- [Listado]
---+---

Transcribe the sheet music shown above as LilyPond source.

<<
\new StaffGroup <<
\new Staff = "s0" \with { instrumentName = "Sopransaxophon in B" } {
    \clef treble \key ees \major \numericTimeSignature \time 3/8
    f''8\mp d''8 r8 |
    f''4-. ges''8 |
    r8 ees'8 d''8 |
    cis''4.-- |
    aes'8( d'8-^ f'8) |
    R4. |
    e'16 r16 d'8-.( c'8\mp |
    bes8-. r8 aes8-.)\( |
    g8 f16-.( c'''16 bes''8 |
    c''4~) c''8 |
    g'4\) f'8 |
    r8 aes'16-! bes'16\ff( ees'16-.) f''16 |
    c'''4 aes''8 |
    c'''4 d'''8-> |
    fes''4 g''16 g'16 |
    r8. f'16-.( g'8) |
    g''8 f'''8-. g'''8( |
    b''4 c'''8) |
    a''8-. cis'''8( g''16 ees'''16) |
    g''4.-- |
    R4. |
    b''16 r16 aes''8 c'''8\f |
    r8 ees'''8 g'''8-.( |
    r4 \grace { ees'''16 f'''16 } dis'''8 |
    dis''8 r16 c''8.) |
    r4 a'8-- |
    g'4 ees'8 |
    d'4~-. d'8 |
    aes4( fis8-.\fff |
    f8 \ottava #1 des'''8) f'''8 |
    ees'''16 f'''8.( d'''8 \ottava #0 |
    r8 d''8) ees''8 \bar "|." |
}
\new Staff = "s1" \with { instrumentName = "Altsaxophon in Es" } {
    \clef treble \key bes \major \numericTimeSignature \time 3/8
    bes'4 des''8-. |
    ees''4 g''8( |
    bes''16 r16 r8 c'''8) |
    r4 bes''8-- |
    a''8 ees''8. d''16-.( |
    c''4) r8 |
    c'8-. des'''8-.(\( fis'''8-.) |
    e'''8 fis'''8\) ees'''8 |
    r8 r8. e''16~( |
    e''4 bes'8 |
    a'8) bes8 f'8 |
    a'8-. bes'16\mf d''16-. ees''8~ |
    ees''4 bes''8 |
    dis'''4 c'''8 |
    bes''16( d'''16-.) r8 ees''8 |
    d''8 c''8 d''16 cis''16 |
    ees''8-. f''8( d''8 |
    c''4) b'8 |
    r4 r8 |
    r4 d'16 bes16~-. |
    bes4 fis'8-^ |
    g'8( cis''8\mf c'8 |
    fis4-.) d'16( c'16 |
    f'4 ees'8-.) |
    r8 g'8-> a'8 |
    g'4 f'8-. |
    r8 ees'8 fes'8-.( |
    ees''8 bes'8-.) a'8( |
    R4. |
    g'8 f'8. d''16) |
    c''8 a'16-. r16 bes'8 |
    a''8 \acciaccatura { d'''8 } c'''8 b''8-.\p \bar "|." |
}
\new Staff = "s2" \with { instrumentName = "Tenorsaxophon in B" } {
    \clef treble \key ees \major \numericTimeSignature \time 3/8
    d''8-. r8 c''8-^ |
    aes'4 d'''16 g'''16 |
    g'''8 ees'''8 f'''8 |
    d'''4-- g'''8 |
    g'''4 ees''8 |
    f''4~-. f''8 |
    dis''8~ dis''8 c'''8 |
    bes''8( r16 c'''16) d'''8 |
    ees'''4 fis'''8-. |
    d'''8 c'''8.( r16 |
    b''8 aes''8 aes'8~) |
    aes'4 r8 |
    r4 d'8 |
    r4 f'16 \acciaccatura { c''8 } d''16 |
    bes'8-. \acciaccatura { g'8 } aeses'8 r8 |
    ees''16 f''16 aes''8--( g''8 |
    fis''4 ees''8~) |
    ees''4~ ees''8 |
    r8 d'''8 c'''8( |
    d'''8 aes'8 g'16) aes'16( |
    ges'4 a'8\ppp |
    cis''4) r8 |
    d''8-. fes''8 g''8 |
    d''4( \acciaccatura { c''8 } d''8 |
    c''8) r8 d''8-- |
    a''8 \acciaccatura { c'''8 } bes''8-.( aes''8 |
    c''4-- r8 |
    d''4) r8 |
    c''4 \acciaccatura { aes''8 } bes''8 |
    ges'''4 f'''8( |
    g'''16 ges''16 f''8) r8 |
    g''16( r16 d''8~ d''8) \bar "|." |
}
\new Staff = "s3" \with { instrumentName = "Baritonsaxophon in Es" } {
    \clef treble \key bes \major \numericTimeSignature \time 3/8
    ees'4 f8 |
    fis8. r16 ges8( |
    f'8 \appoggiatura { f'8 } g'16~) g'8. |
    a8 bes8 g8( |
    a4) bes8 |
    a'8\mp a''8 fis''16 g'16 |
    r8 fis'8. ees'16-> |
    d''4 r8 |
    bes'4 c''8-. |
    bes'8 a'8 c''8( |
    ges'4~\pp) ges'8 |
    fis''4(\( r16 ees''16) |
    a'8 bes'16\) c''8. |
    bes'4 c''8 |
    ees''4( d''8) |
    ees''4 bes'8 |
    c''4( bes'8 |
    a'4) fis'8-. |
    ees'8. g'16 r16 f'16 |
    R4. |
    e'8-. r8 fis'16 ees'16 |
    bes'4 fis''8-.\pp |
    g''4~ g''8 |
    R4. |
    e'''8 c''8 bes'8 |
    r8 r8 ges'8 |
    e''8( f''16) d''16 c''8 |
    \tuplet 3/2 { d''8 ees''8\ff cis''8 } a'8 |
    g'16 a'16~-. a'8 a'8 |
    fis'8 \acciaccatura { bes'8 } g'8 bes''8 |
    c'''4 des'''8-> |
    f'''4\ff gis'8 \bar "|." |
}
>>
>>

---+---

- [Ejercicio] Extrae y copia todas las líneas de los ítems que contienen la cadena "with". Se distingue entre mayúsculas y minúsculas.

- [Solución]
\new Staff = "s0" \with { instrumentName = "Sopransaxophon in B" } {
\new Staff = "s1" \with { instrumentName = "Altsaxophon in Es" } {
\new Staff = "s2" \with { instrumentName = "Tenorsaxophon in B" } {
\new Staff = "s3" \with { instrumentName = "Baritonsaxophon in Es" } {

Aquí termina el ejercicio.